Transcribe the listing below exactly, without pictures.

**Information provided:**
>>>

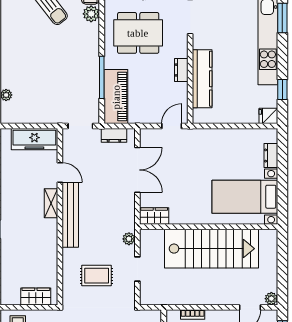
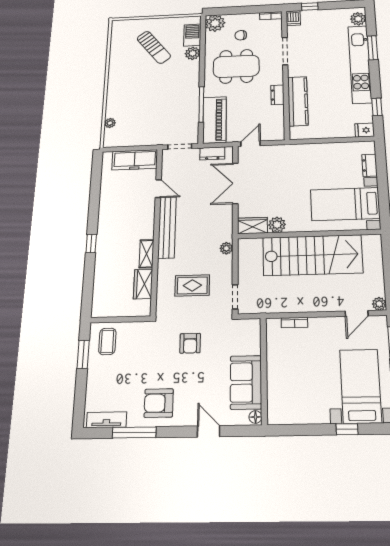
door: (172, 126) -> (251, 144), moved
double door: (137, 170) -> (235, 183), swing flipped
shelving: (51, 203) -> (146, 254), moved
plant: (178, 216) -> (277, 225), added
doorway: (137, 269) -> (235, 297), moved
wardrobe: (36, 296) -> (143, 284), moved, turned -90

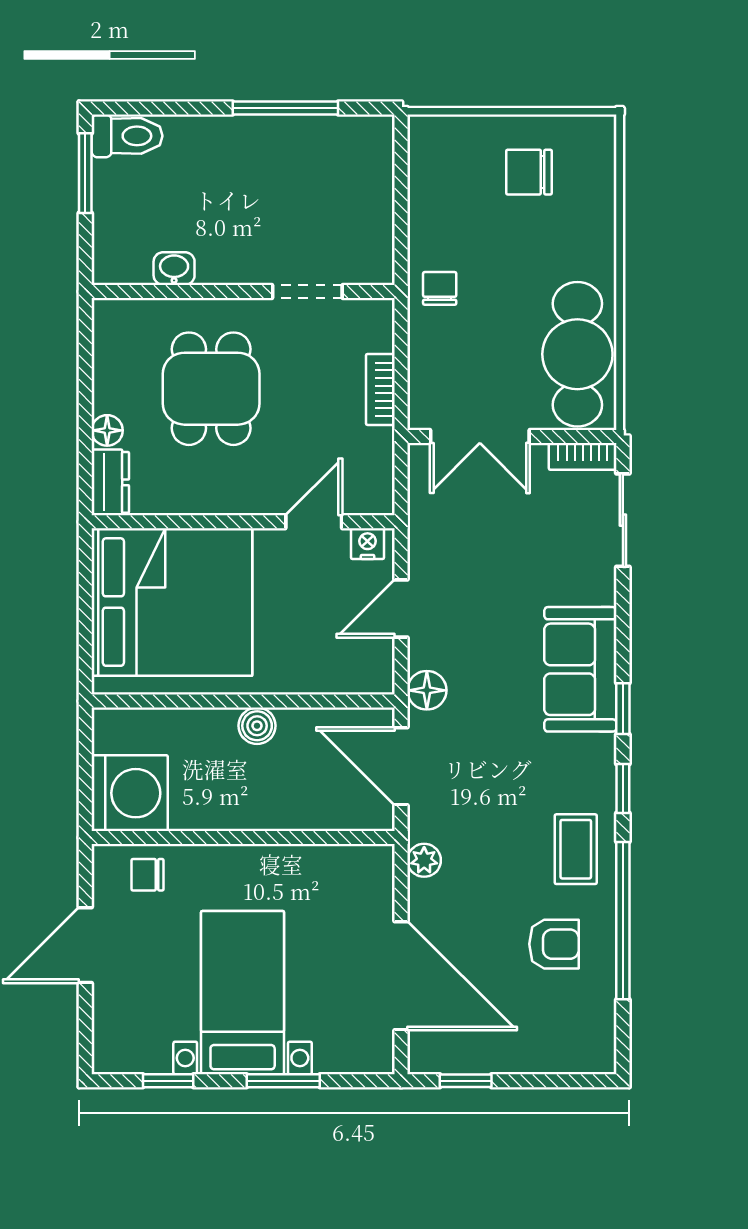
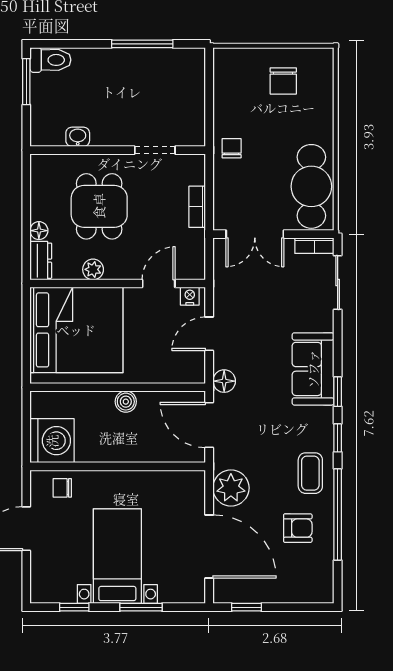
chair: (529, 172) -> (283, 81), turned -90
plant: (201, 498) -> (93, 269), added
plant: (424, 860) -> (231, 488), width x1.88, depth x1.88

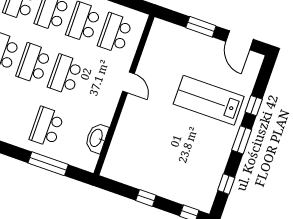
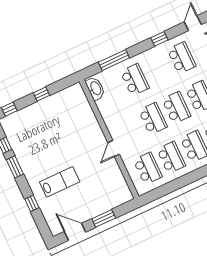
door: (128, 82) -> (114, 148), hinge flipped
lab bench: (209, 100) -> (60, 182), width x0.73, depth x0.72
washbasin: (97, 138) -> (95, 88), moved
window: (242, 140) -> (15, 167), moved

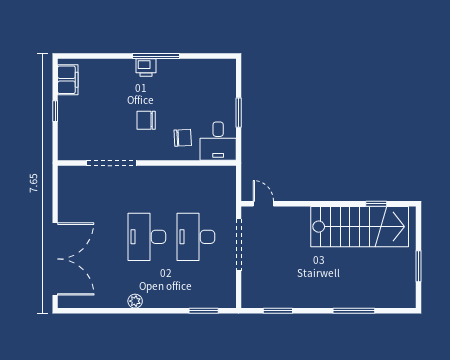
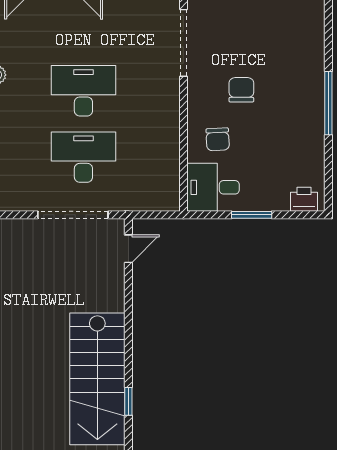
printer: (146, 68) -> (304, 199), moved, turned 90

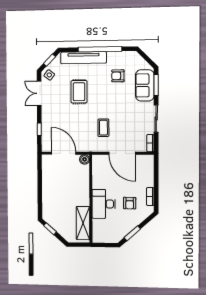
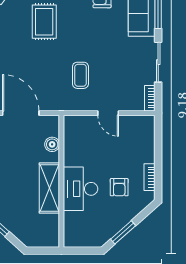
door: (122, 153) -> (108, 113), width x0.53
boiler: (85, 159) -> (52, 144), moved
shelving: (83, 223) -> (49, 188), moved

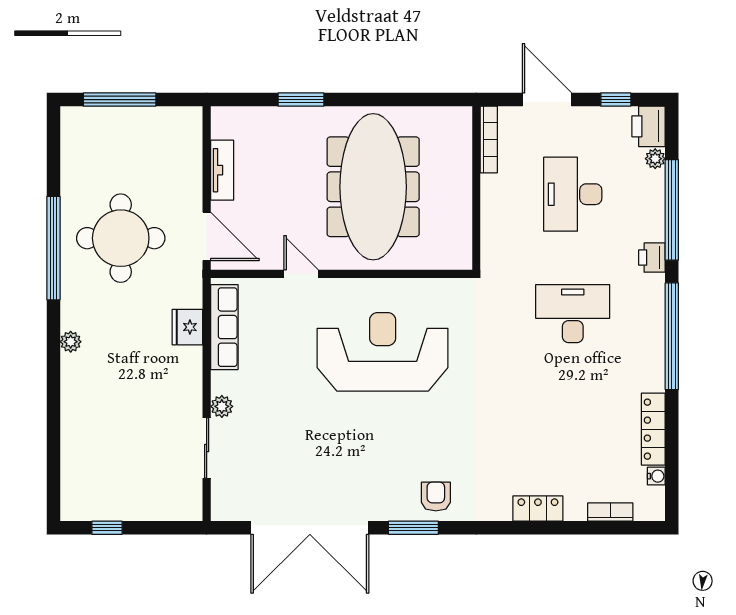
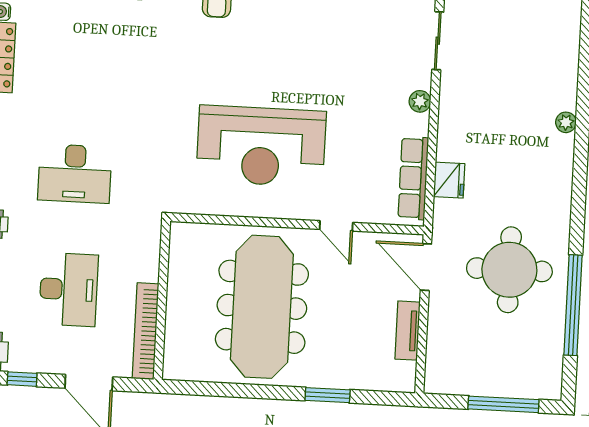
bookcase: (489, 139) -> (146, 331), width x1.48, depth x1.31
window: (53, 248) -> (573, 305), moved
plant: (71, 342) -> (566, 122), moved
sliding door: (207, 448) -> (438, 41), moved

<<<

**Response:**
door: (172, 126) -> (251, 144), moved
double door: (137, 170) -> (235, 183), swing flipped
shelving: (51, 203) -> (146, 254), moved
plant: (178, 216) -> (277, 225), added
doorway: (137, 269) -> (235, 297), moved
wardrobe: (36, 296) -> (143, 284), moved, turned -90

chair: (529, 172) -> (283, 81), turned -90
plant: (201, 498) -> (93, 269), added
plant: (424, 860) -> (231, 488), width x1.88, depth x1.88

door: (128, 82) -> (114, 148), hinge flipped
lab bench: (209, 100) -> (60, 182), width x0.73, depth x0.72
washbasin: (97, 138) -> (95, 88), moved
window: (242, 140) -> (15, 167), moved

printer: (146, 68) -> (304, 199), moved, turned 90

door: (122, 153) -> (108, 113), width x0.53
boiler: (85, 159) -> (52, 144), moved
shelving: (83, 223) -> (49, 188), moved

bookcase: (489, 139) -> (146, 331), width x1.48, depth x1.31
window: (53, 248) -> (573, 305), moved
plant: (71, 342) -> (566, 122), moved
sliding door: (207, 448) -> (438, 41), moved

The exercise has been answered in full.